Scene edit records:
──────

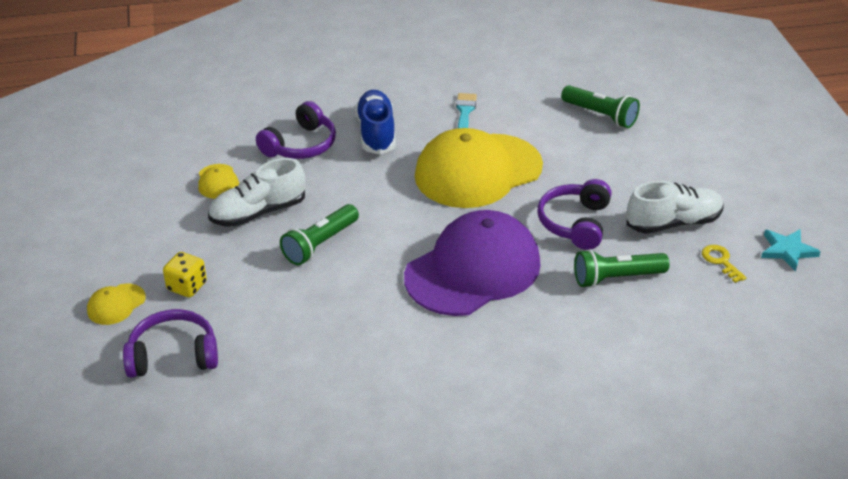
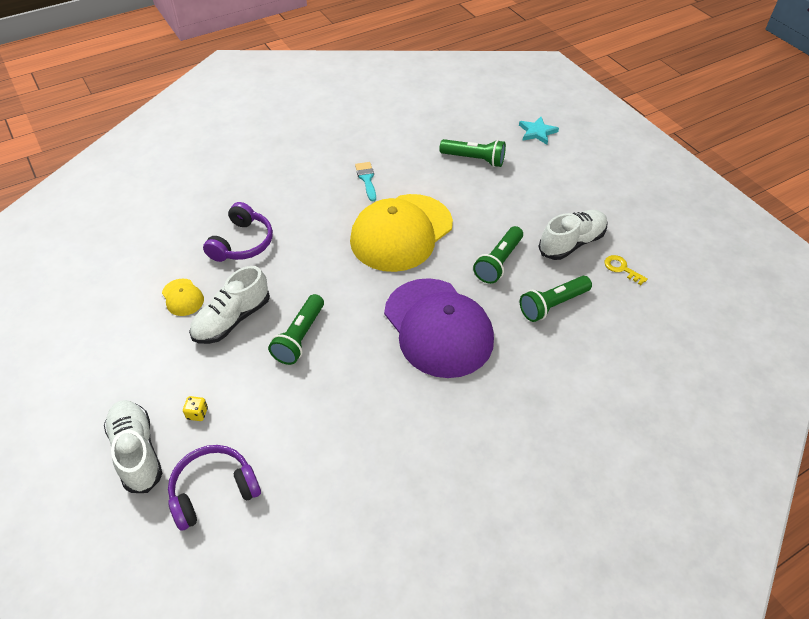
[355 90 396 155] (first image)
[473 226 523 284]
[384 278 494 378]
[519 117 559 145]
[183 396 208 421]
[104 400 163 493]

──────

(Exercise aim) When you repeat the records, reproduce each line exactly and drop the images.

(Answer for this exercise)
[355 90 396 155] (first image)
[473 226 523 284]
[384 278 494 378]
[519 117 559 145]
[183 396 208 421]
[104 400 163 493]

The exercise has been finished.